##### INPUT DATA
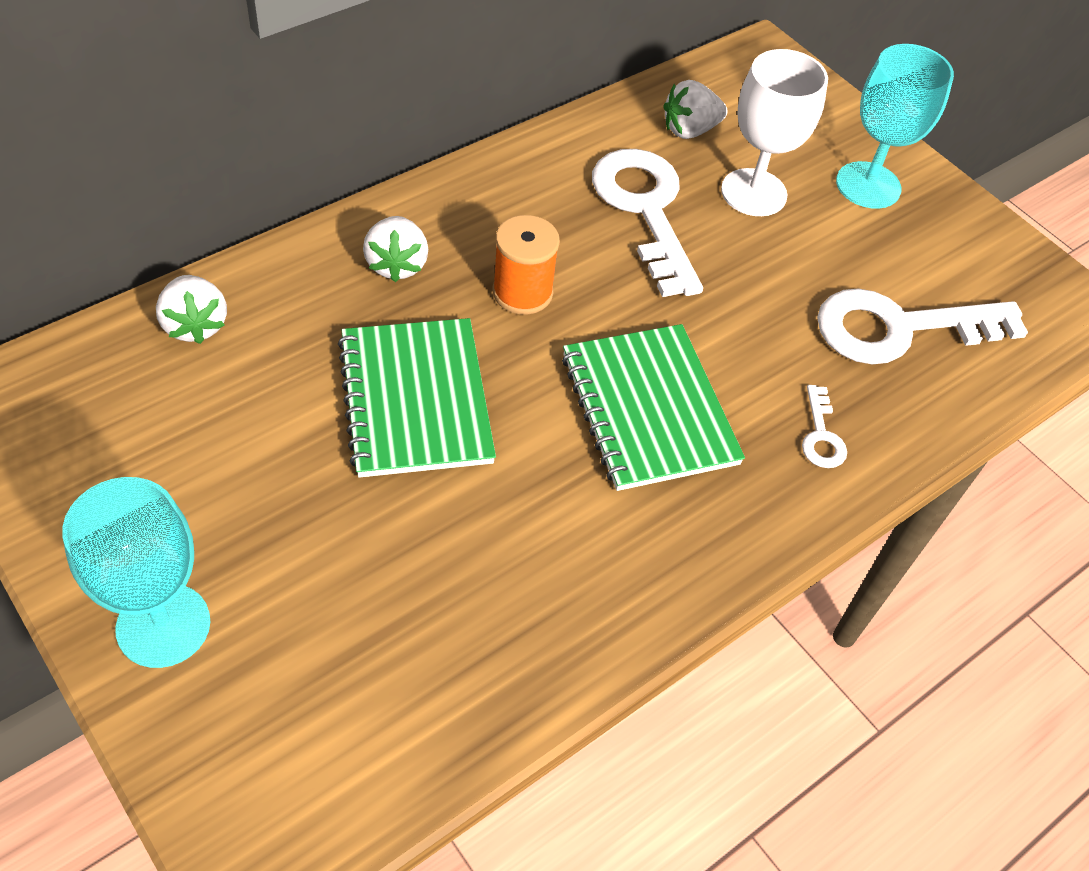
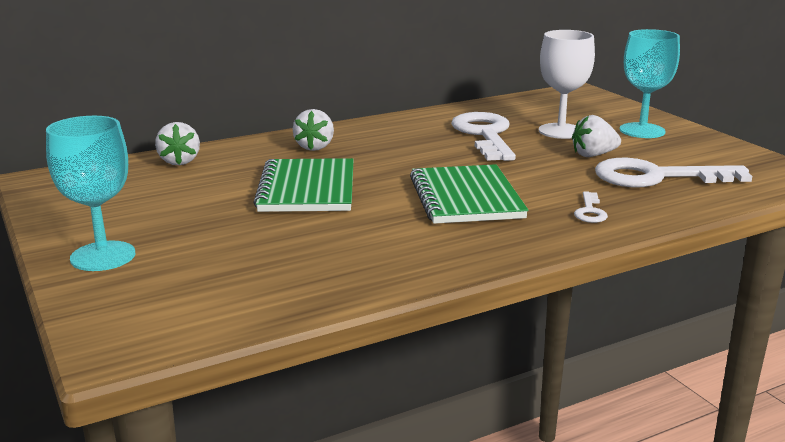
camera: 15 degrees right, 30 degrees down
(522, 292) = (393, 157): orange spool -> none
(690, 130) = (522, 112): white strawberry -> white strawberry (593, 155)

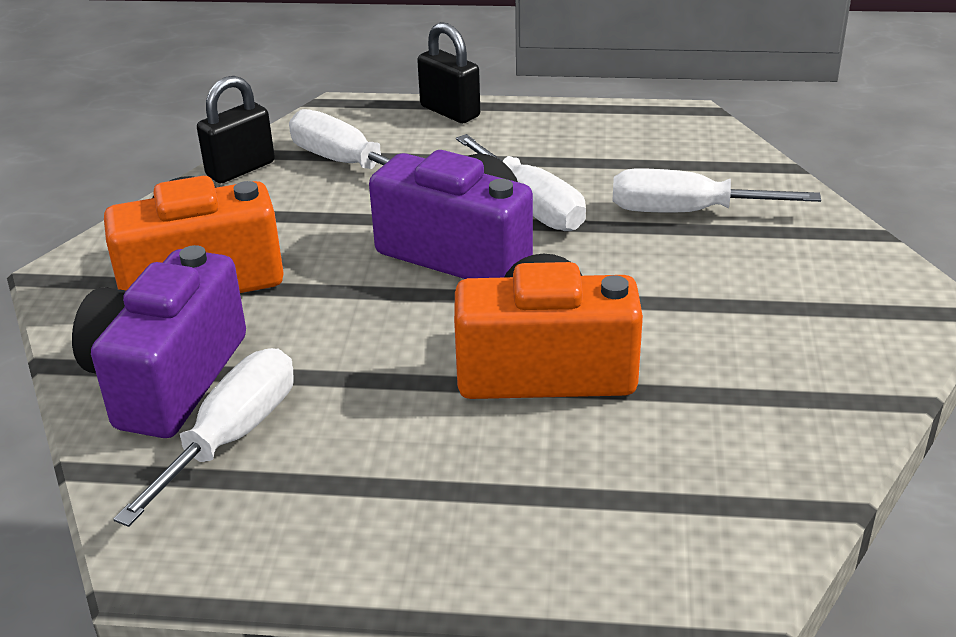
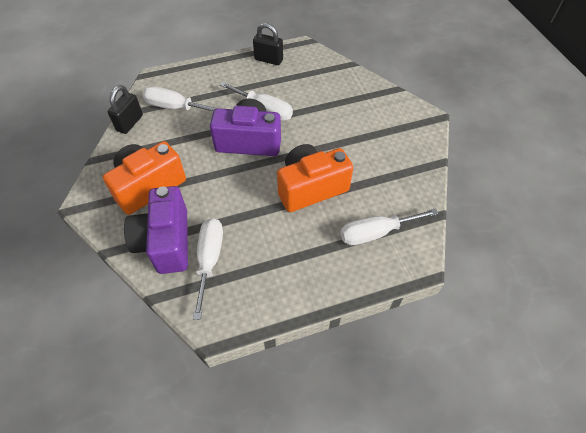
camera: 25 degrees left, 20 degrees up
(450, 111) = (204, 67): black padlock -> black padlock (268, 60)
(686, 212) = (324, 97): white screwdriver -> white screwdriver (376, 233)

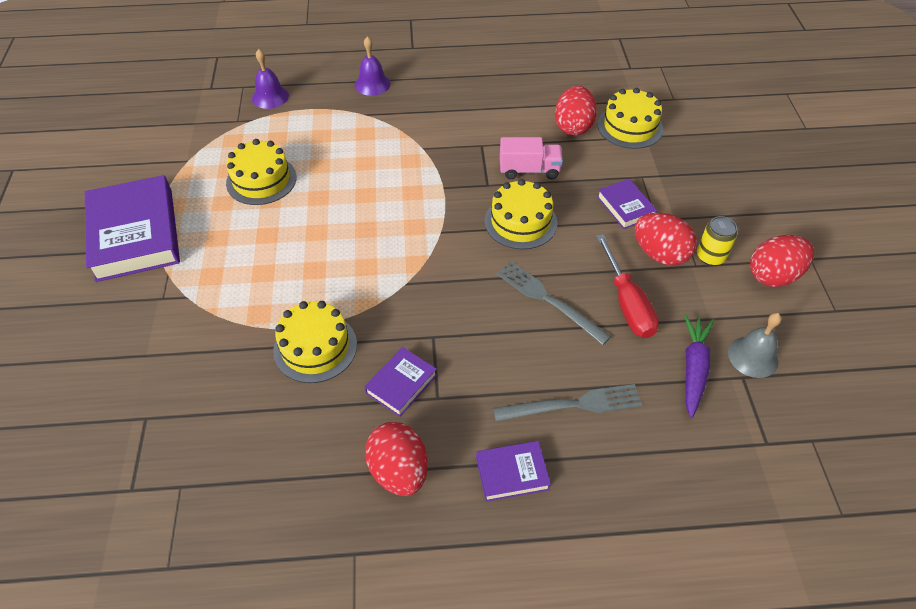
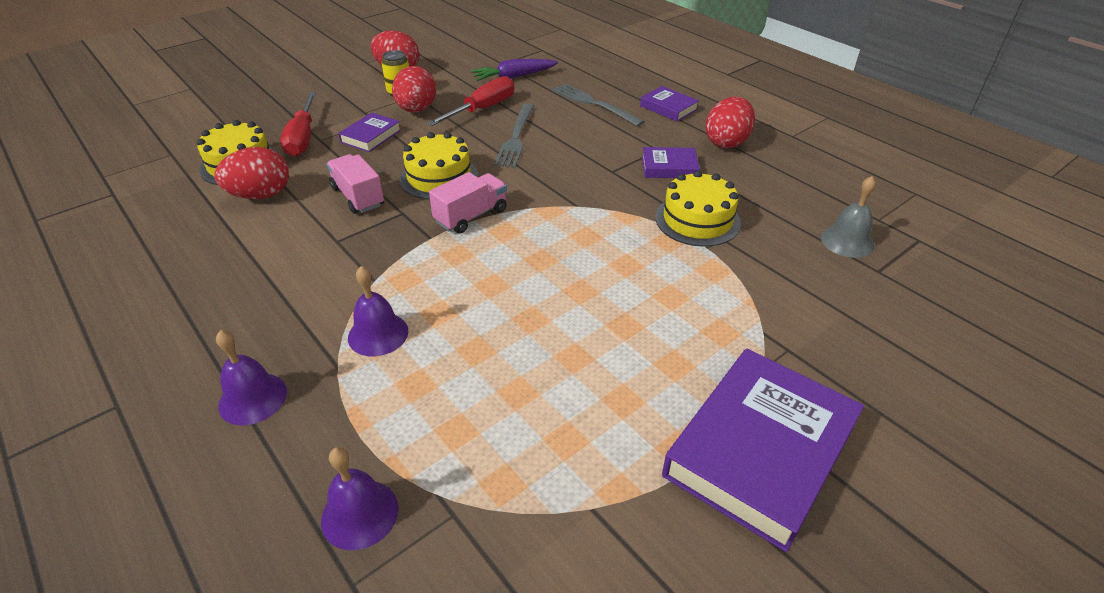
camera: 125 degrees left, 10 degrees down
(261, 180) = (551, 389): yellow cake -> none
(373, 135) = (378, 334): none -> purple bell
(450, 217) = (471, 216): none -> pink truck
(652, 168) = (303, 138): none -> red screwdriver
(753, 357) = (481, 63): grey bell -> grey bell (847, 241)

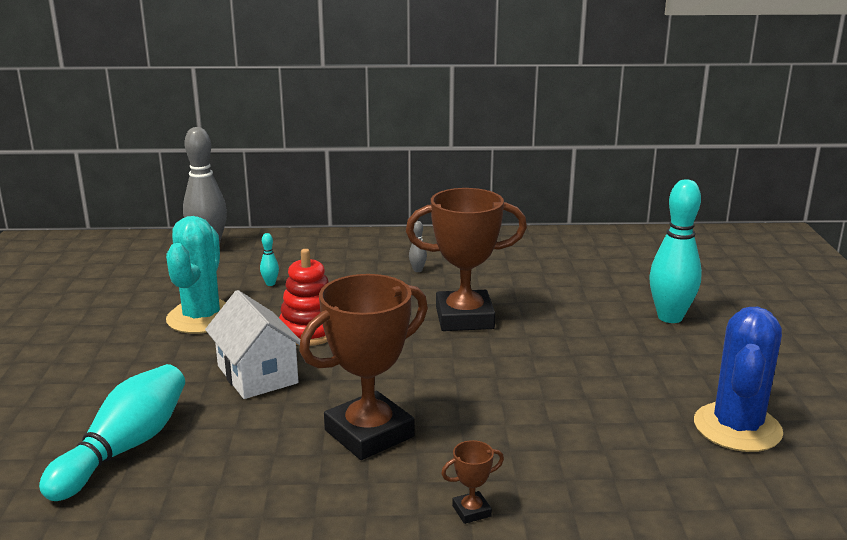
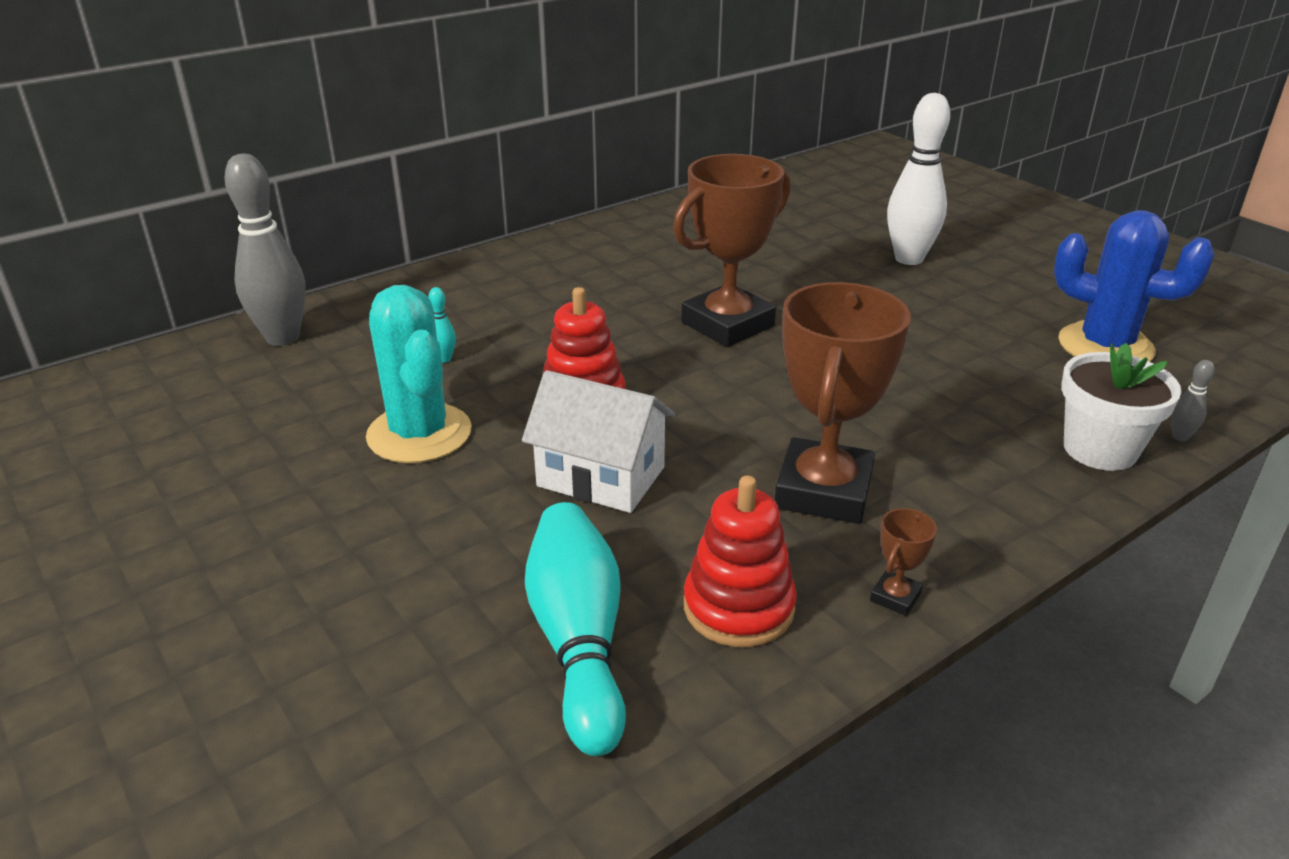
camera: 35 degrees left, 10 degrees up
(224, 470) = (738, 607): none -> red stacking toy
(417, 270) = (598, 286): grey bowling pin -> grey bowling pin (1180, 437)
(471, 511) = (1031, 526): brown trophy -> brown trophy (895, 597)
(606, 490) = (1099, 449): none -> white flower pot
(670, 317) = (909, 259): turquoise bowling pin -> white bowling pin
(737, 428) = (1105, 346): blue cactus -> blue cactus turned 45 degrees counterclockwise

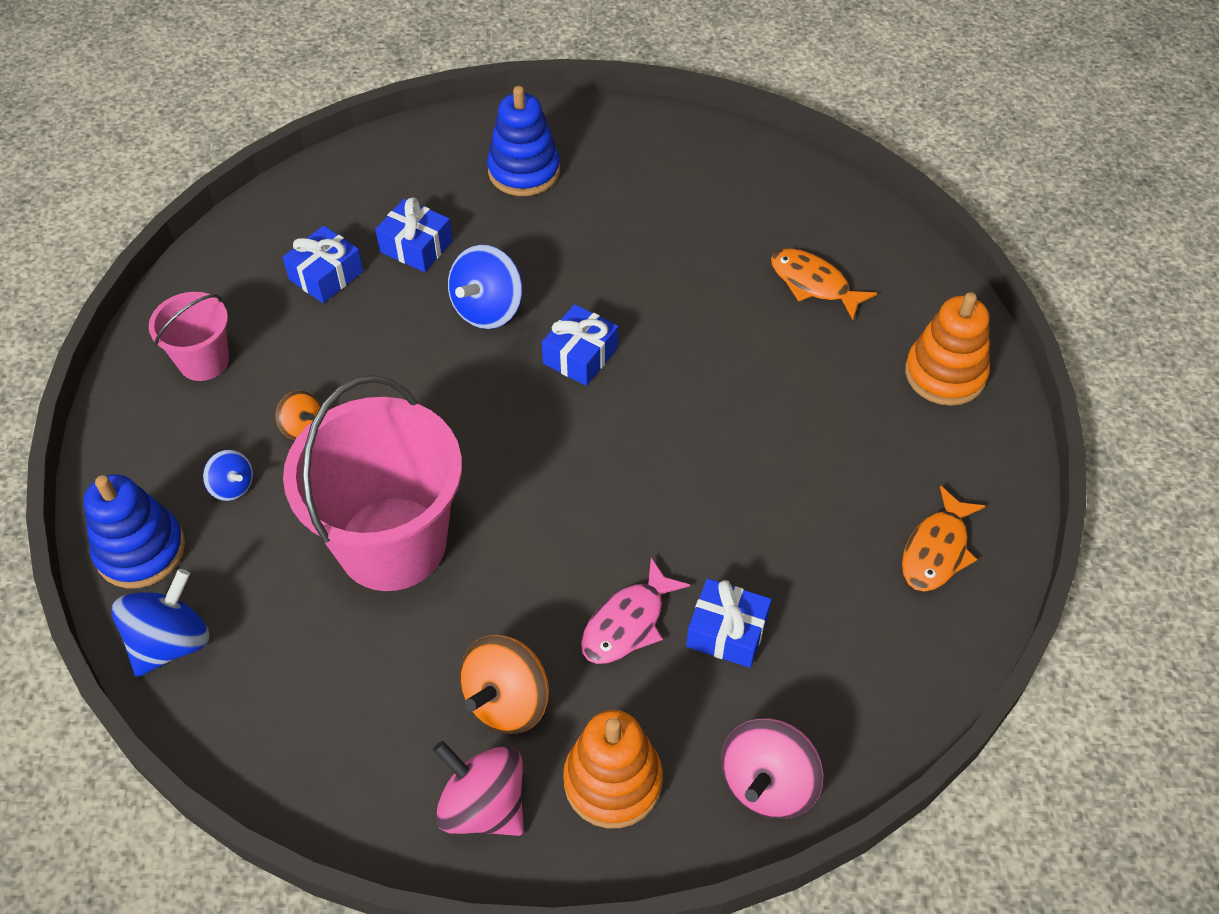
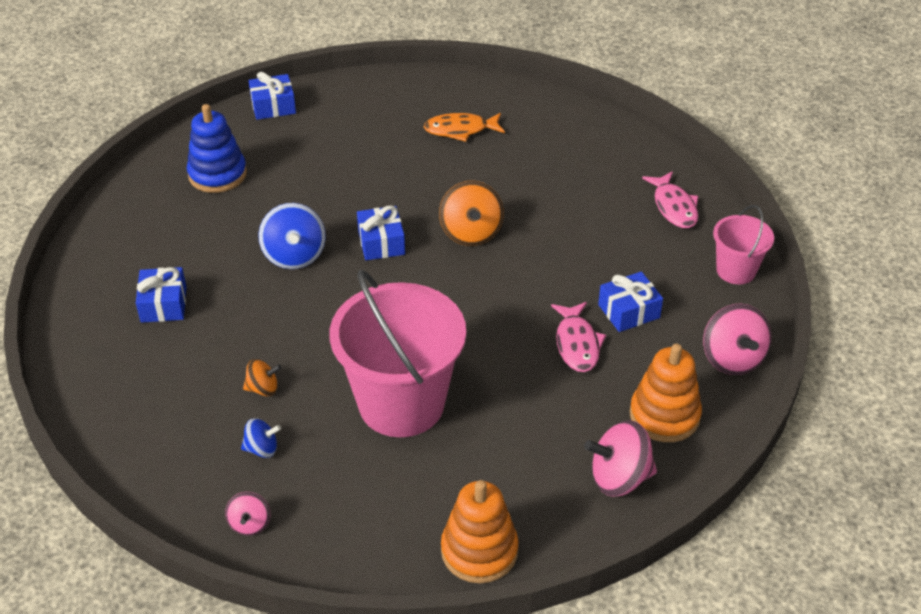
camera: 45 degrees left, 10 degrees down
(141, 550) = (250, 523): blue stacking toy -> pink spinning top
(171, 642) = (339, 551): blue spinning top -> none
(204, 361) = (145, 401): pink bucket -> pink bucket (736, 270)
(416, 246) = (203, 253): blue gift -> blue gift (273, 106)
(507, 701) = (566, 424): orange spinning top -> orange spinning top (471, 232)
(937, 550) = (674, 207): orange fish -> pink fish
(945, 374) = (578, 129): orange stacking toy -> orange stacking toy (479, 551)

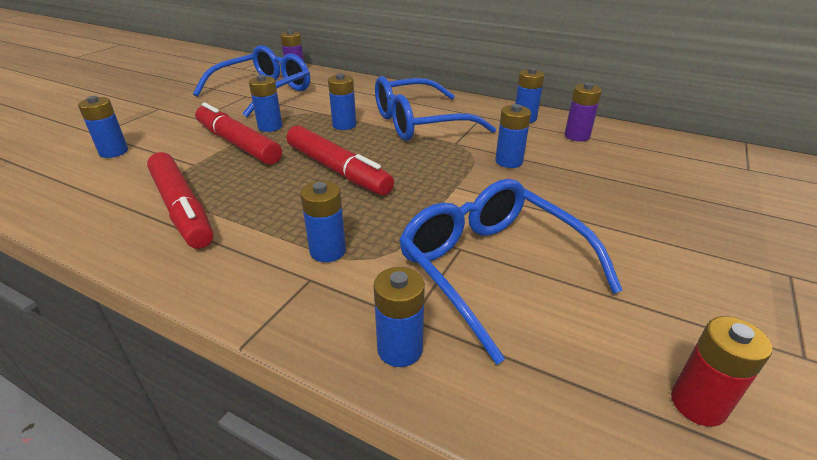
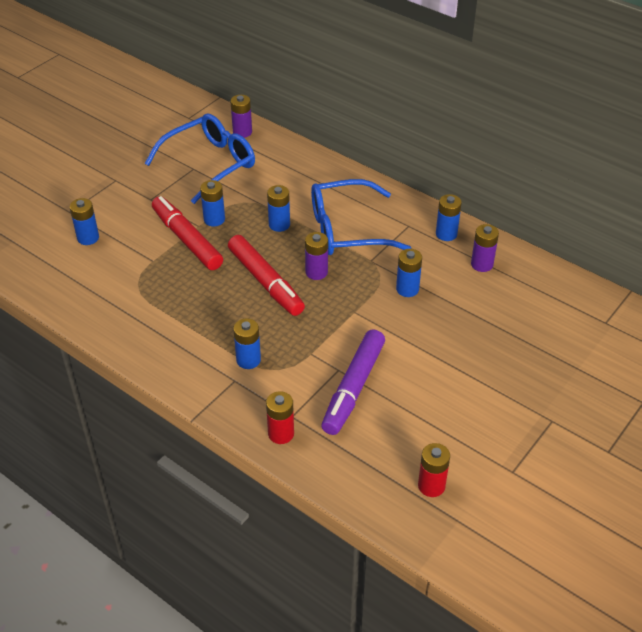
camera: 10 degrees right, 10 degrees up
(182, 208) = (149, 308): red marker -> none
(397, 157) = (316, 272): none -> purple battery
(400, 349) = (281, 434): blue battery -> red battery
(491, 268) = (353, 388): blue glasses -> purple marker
##########
PROBLEM -> Output only the lines running from the top of the data above to the line with "(652, 168) = (303, 138): none", inclusive, word for word and without pictures.

REPLY TO THE TASK ->
camera: 15 degrees right, 30 degrees down
(522, 292) = (393, 157): orange spool -> none
(690, 130) = (522, 112): white strawberry -> white strawberry (593, 155)

camera: 25 degrees left, 20 degrees up
(450, 111) = (204, 67): black padlock -> black padlock (268, 60)
(686, 212) = (324, 97): white screwdriver -> white screwdriver (376, 233)

camera: 125 degrees left, 10 degrees down
(261, 180) = (551, 389): yellow cake -> none
(373, 135) = (378, 334): none -> purple bell
(450, 217) = (471, 216): none -> pink truck
(652, 168) = (303, 138): none -> red screwdriver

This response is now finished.